__Problem details__
Lines before the one containing "none -> green eraser [101,268,177,307]" are to be left out; that line and every line after it, through the last line below, are to be reproduced exactly.

__Supplied data__
*** Begin section ***
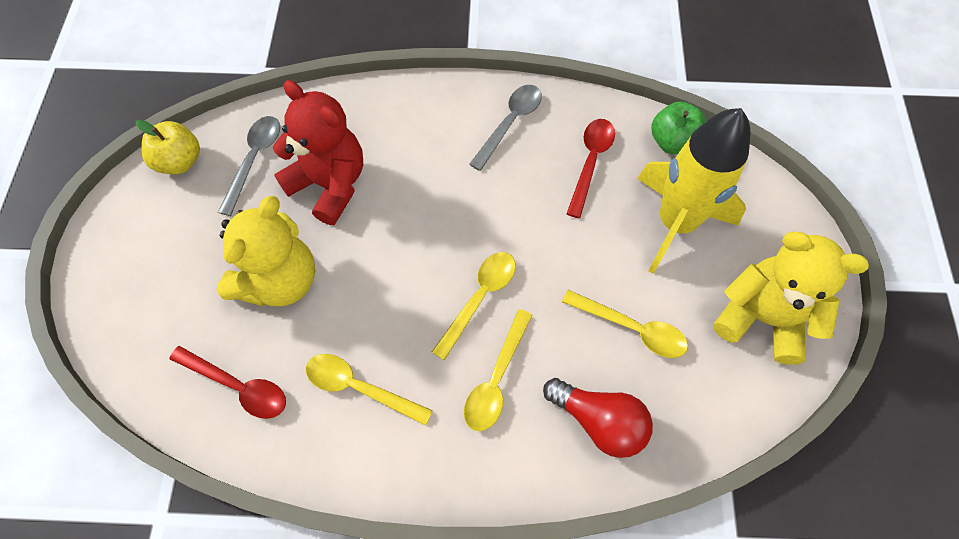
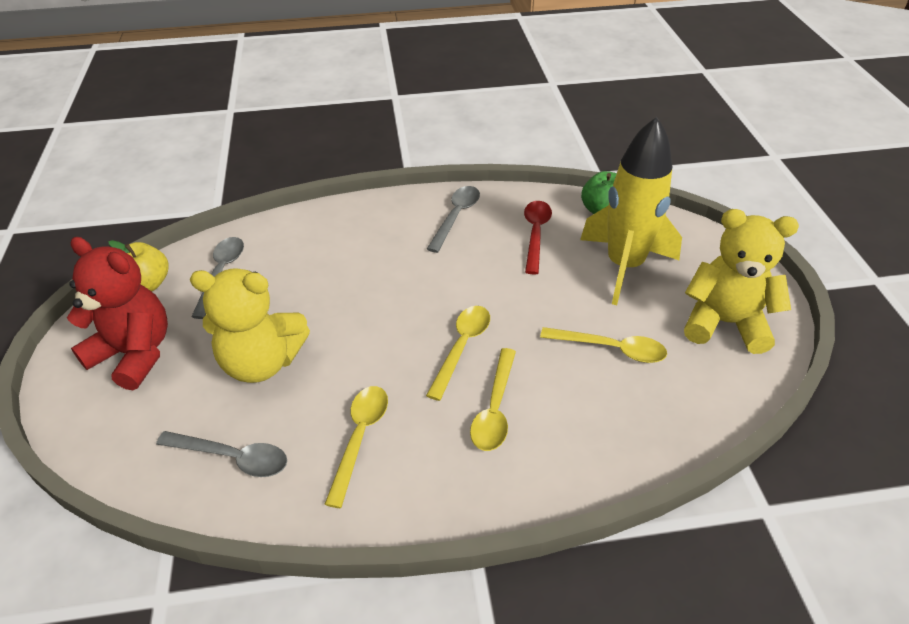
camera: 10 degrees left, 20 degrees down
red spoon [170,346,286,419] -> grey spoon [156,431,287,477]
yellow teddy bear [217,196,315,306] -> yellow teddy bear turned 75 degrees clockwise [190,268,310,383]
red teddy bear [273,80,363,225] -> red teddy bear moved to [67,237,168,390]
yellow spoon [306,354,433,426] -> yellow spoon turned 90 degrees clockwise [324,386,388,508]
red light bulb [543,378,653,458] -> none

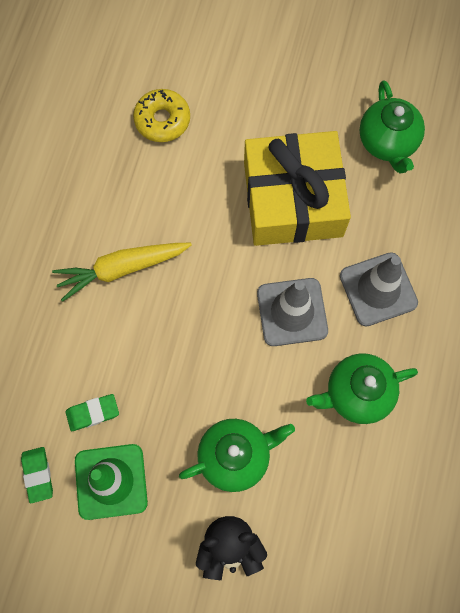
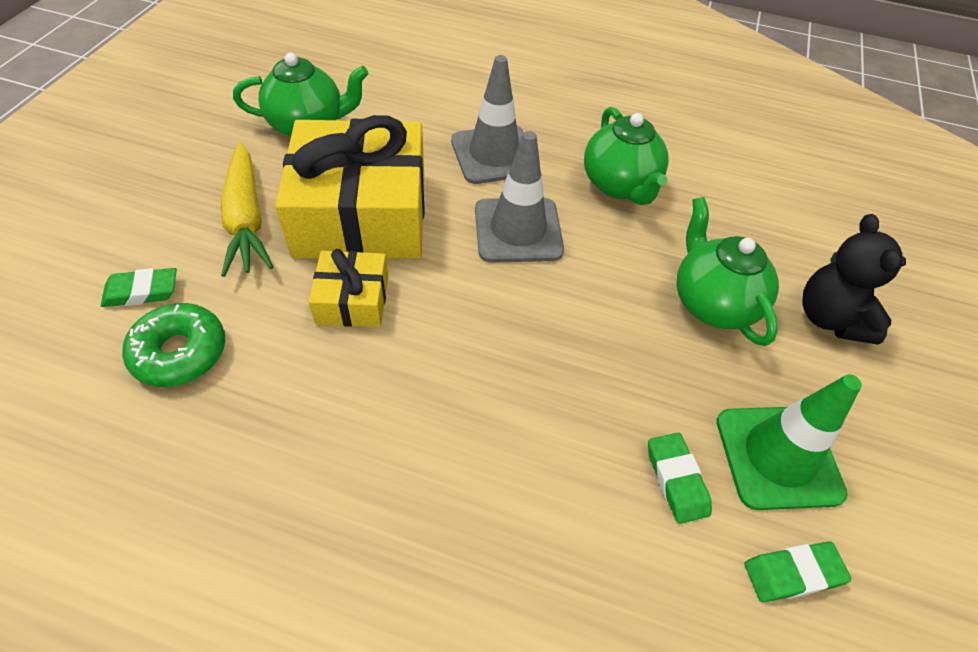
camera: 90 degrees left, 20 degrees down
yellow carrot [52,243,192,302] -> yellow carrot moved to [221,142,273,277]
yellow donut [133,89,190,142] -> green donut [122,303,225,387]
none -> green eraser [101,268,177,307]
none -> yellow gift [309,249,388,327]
*** End section ***
__Solution__
none -> green eraser [101,268,177,307]
none -> yellow gift [309,249,388,327]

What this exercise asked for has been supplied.